§ TASK OBJECTIVE
Only the pictures stay out; every record is to be quoted exactly.

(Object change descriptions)
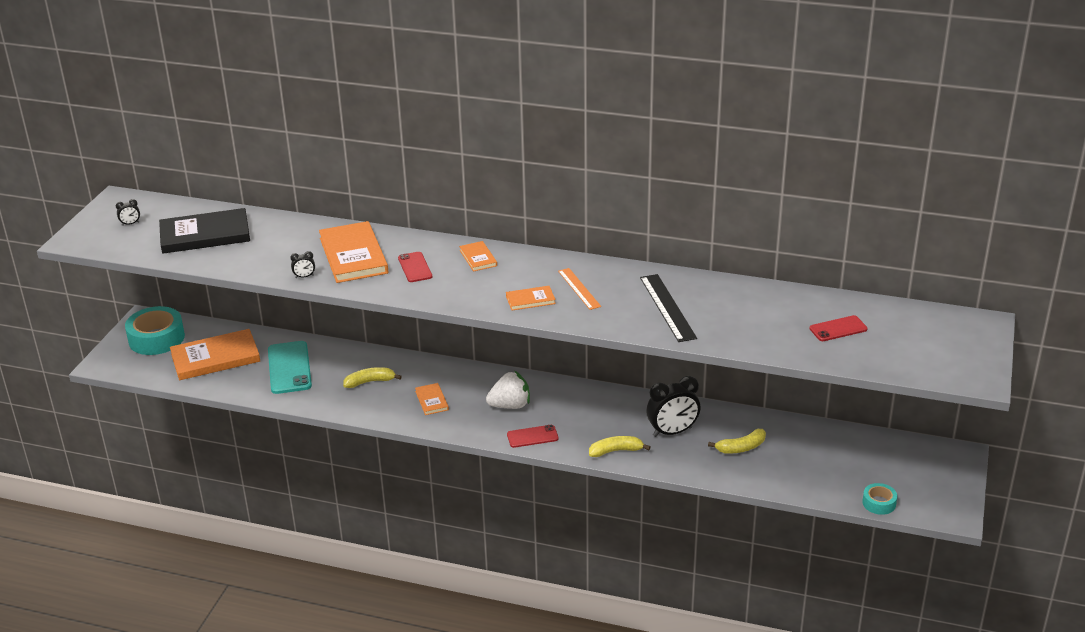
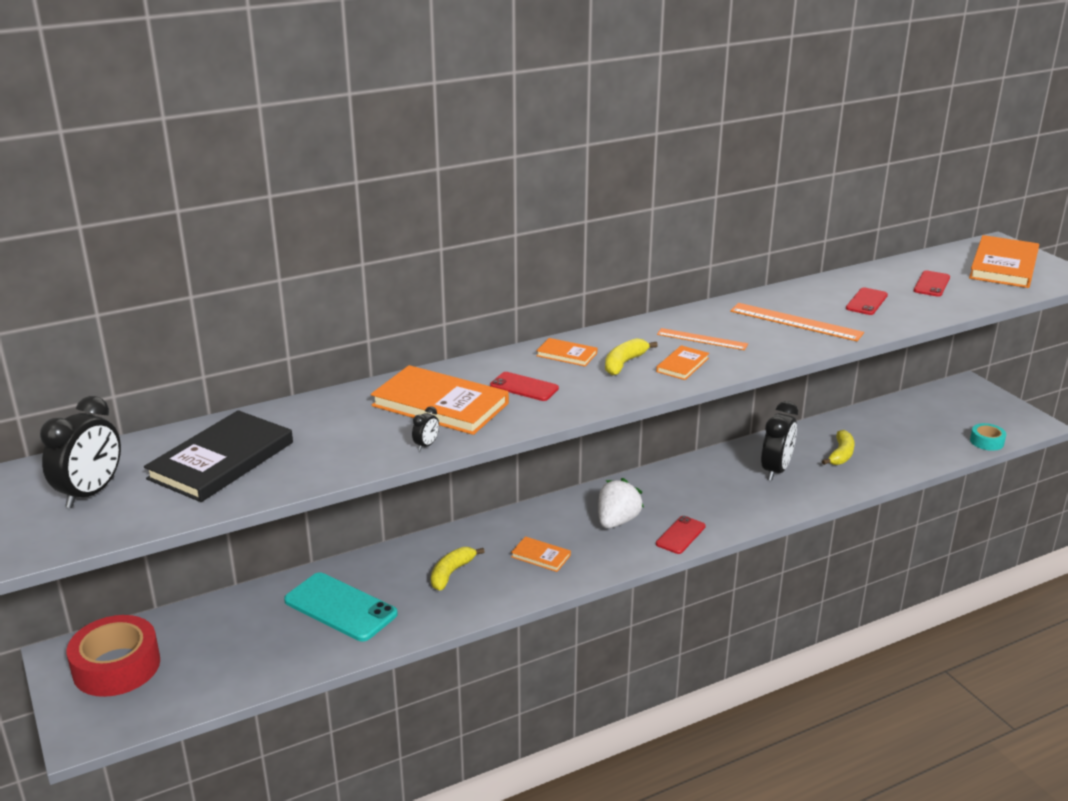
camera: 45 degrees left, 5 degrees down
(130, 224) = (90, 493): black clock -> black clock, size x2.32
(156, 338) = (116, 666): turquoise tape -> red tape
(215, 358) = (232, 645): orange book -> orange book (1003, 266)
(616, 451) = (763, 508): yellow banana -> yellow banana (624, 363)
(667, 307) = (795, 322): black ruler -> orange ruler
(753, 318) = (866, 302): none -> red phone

§ EXPECTED ANSWER
camera: 45 degrees left, 5 degrees down
(130, 224) = (90, 493): black clock -> black clock, size x2.32
(156, 338) = (116, 666): turquoise tape -> red tape
(215, 358) = (232, 645): orange book -> orange book (1003, 266)
(616, 451) = (763, 508): yellow banana -> yellow banana (624, 363)
(667, 307) = (795, 322): black ruler -> orange ruler
(753, 318) = (866, 302): none -> red phone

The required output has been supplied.